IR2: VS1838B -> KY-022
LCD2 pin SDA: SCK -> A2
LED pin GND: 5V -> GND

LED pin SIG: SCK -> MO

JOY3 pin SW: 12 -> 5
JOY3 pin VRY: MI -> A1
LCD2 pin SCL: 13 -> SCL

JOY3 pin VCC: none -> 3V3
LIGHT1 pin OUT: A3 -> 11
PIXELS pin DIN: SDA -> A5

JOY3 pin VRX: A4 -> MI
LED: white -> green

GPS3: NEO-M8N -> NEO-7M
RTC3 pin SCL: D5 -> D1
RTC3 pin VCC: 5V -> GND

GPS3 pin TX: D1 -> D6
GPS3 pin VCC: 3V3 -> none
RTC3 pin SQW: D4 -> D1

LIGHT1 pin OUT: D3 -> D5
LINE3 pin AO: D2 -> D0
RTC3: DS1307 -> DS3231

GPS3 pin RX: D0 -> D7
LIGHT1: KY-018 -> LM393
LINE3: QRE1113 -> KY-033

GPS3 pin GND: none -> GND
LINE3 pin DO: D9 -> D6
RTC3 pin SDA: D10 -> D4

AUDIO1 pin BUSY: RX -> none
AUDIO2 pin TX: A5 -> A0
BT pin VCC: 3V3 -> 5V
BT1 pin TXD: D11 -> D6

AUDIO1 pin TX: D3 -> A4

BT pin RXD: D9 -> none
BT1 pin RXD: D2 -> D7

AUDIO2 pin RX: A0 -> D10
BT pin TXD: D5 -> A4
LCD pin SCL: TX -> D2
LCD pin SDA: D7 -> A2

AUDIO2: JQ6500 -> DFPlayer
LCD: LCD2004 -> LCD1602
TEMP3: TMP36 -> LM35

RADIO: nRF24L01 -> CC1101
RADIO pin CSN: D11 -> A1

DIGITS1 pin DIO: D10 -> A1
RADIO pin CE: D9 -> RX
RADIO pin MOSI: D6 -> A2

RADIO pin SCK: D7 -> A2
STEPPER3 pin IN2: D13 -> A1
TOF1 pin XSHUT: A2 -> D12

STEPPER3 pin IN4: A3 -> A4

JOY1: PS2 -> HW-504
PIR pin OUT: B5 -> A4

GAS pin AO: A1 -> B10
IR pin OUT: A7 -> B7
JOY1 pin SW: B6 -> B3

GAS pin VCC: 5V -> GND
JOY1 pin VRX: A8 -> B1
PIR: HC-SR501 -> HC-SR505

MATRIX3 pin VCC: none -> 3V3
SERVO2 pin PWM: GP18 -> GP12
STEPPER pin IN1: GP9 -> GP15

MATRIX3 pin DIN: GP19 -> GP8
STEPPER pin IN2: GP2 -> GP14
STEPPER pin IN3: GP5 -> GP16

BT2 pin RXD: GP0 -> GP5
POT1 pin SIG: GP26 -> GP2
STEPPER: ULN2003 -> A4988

____________________

* Work instruction *
Copy the lines above exactly, from the very first through the one containing "RADIO: nRF24L01 -> CC1101", and include no other line.

* Completed task *
IR2: VS1838B -> KY-022
LCD2 pin SDA: SCK -> A2
LED pin GND: 5V -> GND

LED pin SIG: SCK -> MO

JOY3 pin SW: 12 -> 5
JOY3 pin VRY: MI -> A1
LCD2 pin SCL: 13 -> SCL

JOY3 pin VCC: none -> 3V3
LIGHT1 pin OUT: A3 -> 11
PIXELS pin DIN: SDA -> A5

JOY3 pin VRX: A4 -> MI
LED: white -> green

GPS3: NEO-M8N -> NEO-7M
RTC3 pin SCL: D5 -> D1
RTC3 pin VCC: 5V -> GND

GPS3 pin TX: D1 -> D6
GPS3 pin VCC: 3V3 -> none
RTC3 pin SQW: D4 -> D1

LIGHT1 pin OUT: D3 -> D5
LINE3 pin AO: D2 -> D0
RTC3: DS1307 -> DS3231

GPS3 pin RX: D0 -> D7
LIGHT1: KY-018 -> LM393
LINE3: QRE1113 -> KY-033

GPS3 pin GND: none -> GND
LINE3 pin DO: D9 -> D6
RTC3 pin SDA: D10 -> D4

AUDIO1 pin BUSY: RX -> none
AUDIO2 pin TX: A5 -> A0
BT pin VCC: 3V3 -> 5V
BT1 pin TXD: D11 -> D6

AUDIO1 pin TX: D3 -> A4

BT pin RXD: D9 -> none
BT1 pin RXD: D2 -> D7

AUDIO2 pin RX: A0 -> D10
BT pin TXD: D5 -> A4
LCD pin SCL: TX -> D2
LCD pin SDA: D7 -> A2

AUDIO2: JQ6500 -> DFPlayer
LCD: LCD2004 -> LCD1602
TEMP3: TMP36 -> LM35

RADIO: nRF24L01 -> CC1101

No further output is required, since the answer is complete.